**DATASET EXCERPTS:**
<<<<
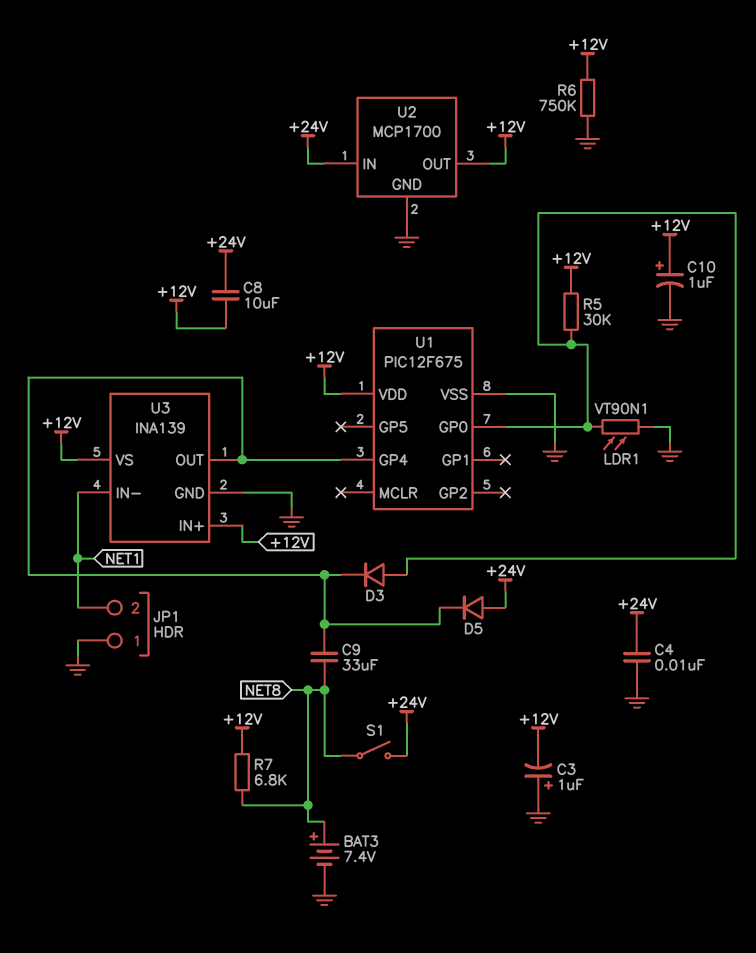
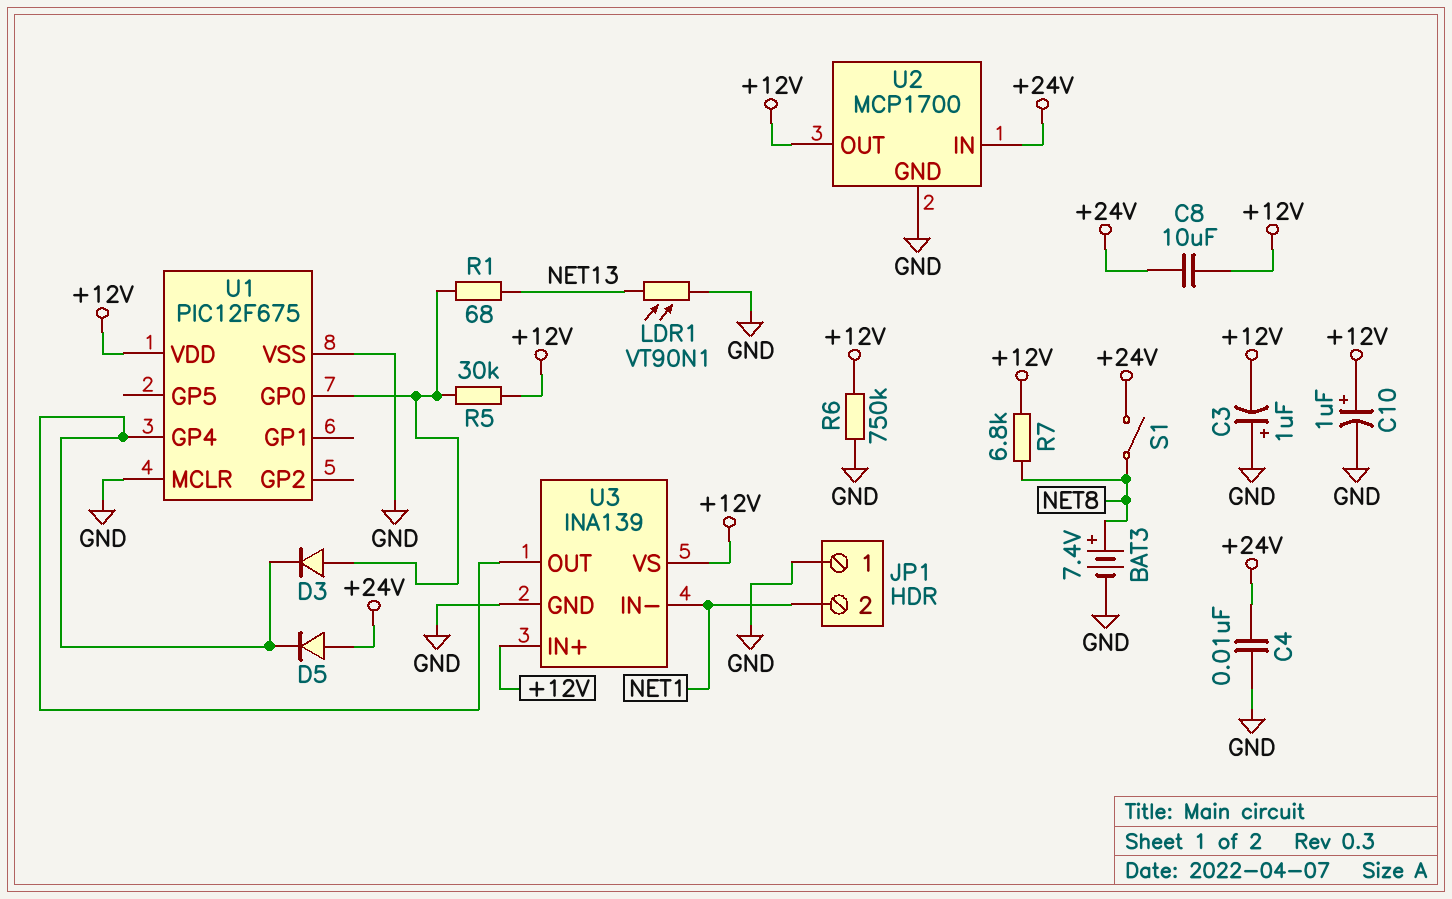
C9: 33uF (NET8, U1/GP4) -> none
LDR1: VT90N1 (GND, U1/GP0) -> VT90N1 (GND, NET13)
R1: none -> 68 (NET13, U1/GP0)
U1 pin MCLR: none -> GND

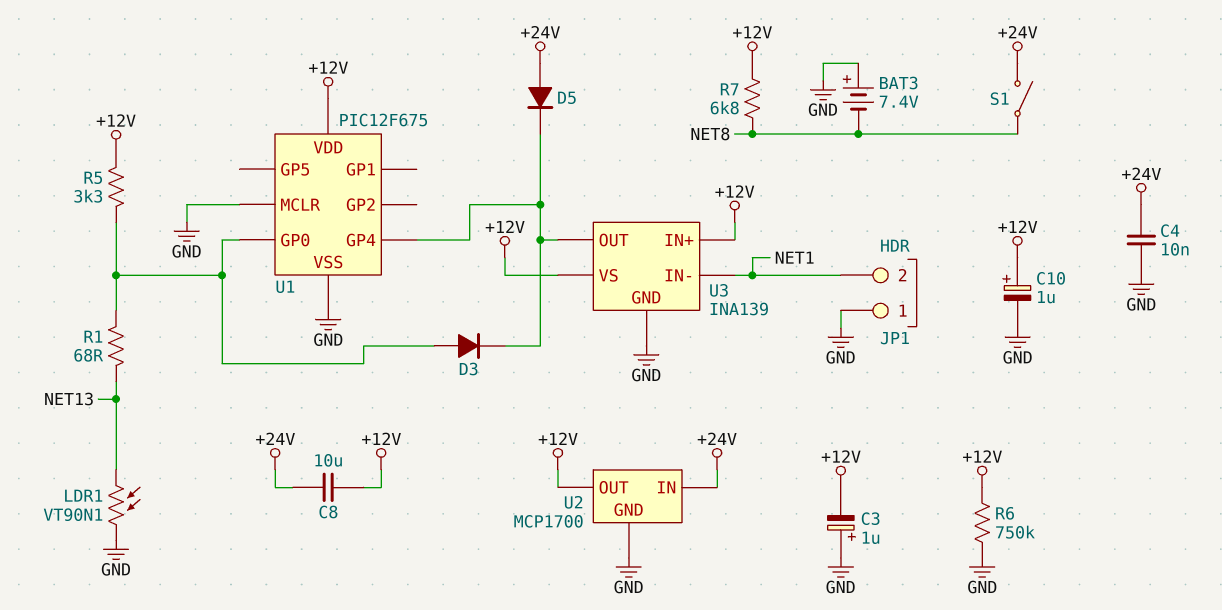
BAT3: 7.4V (plus NET8, minus GND) -> 7.4V (plus GND, minus NET8)
R5: 30k (+12V, U1/GP0) -> 3.3k (+12V, U1/GP0)

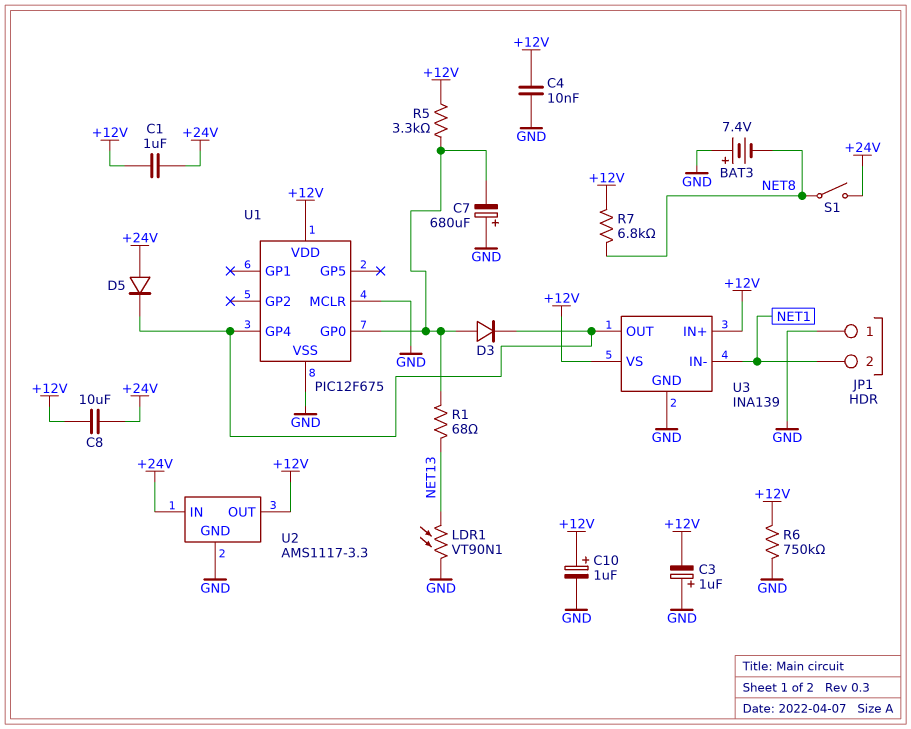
C1: none -> 1uF (+12V, +24V)
C4: 10nF (+24V, GND) -> 10nF (+12V, GND)
C7: none -> 680uF (plus GND, minus U1/GP0)
U2: MCP1700 -> AMS1117-3.3

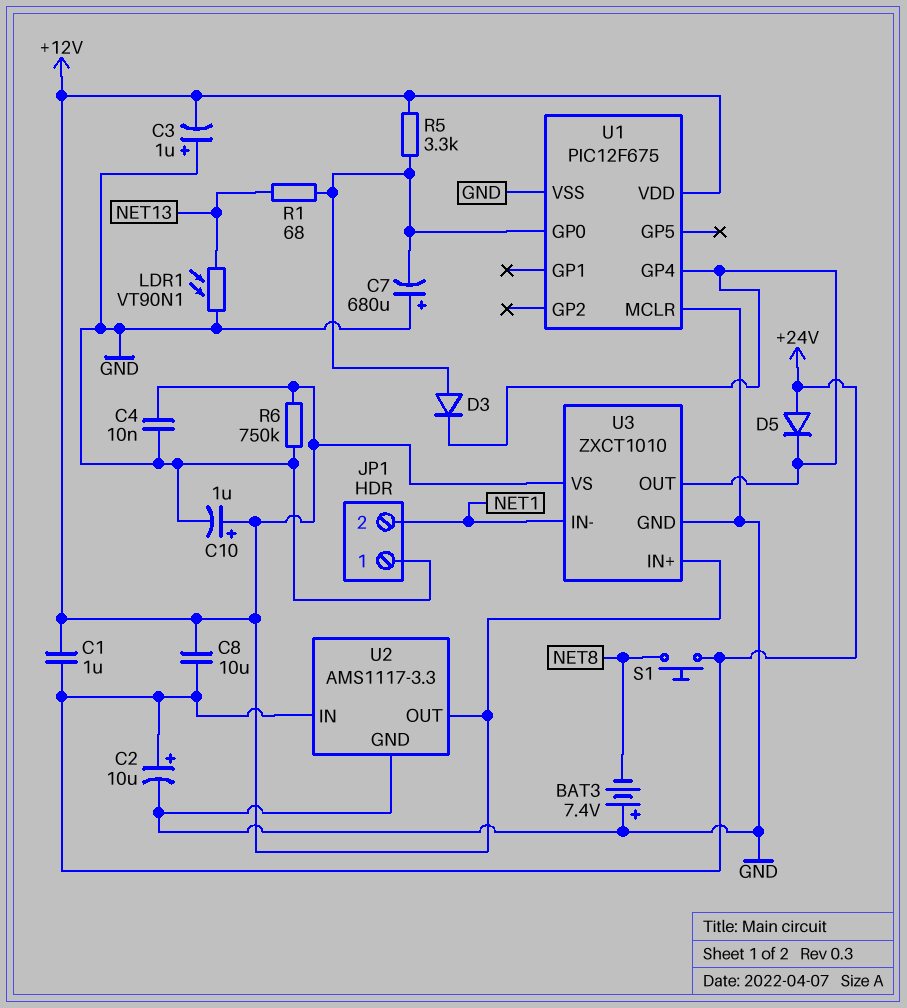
C2: none -> 10uF (plus +24V, minus GND)
R7: 6.8k (+12V, NET8) -> none
S1: switch (+24V, NET8) -> button (+24V, NET8)
U3: INA139 -> ZXCT1010

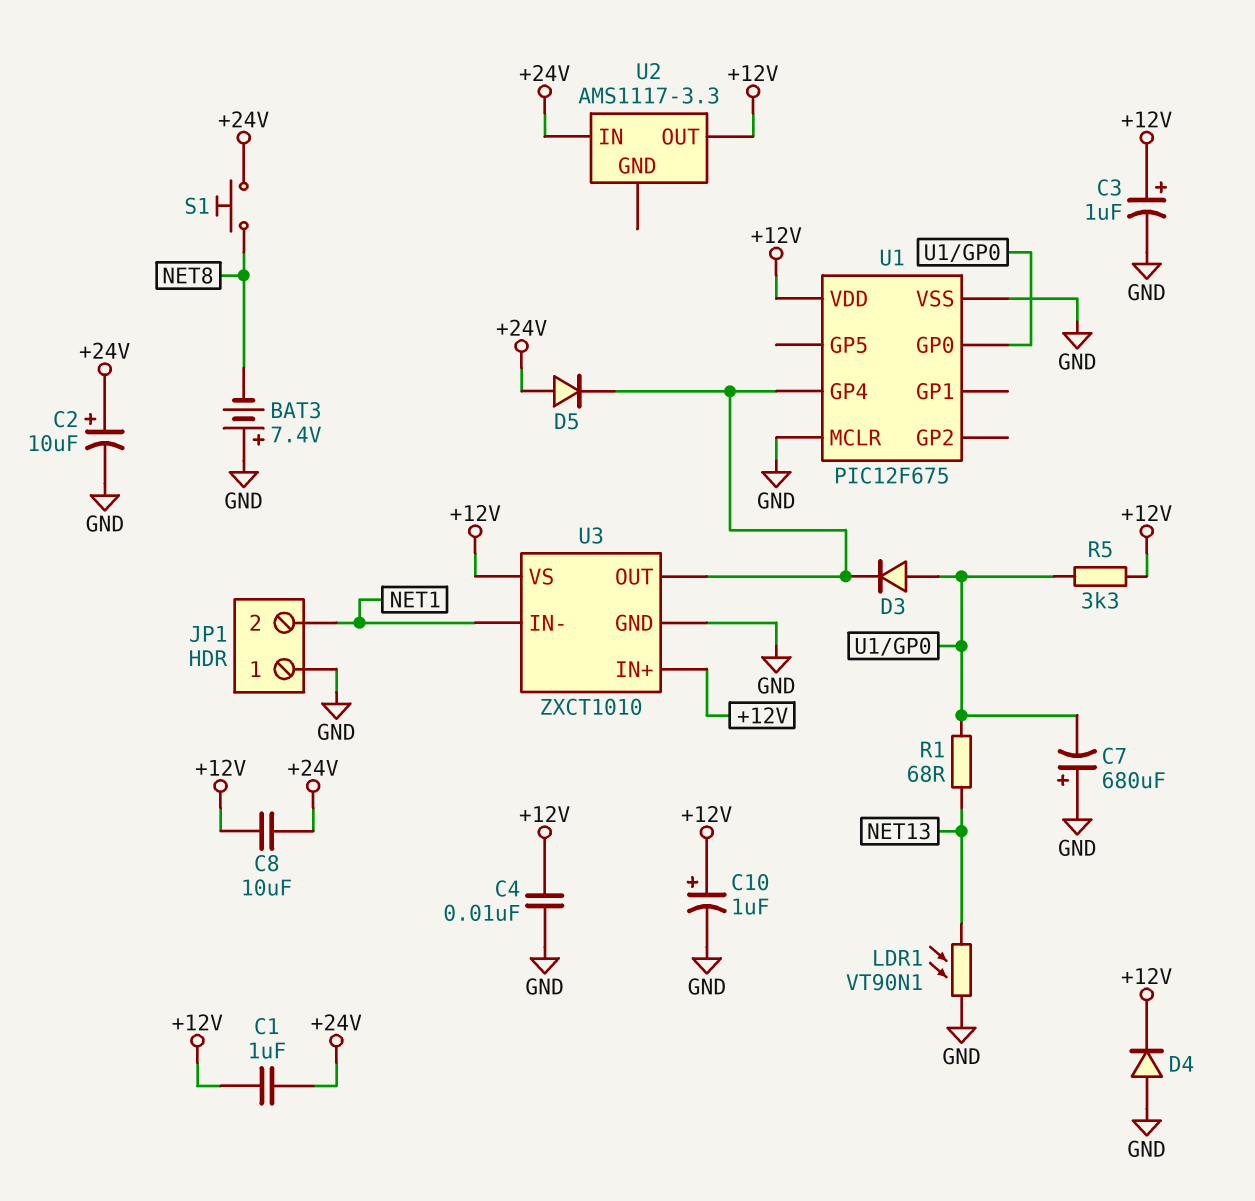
C3: 1uF (plus GND, minus +12V) -> 1uF (plus +12V, minus GND)
D4: none -> diode (A GND, K +12V)
R6: 750k (+12V, GND) -> none
U2 pin GND: GND -> none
>>>>
**THE TASK:** Copy every line above that includes the string "none".

**WRITTEN ANSWER:**
C9: 33uF (NET8, U1/GP4) -> none
R1: none -> 68 (NET13, U1/GP0)
U1 pin MCLR: none -> GND
C1: none -> 1uF (+12V, +24V)
C7: none -> 680uF (plus GND, minus U1/GP0)
C2: none -> 10uF (plus +24V, minus GND)
R7: 6.8k (+12V, NET8) -> none
D4: none -> diode (A GND, K +12V)
R6: 750k (+12V, GND) -> none
U2 pin GND: GND -> none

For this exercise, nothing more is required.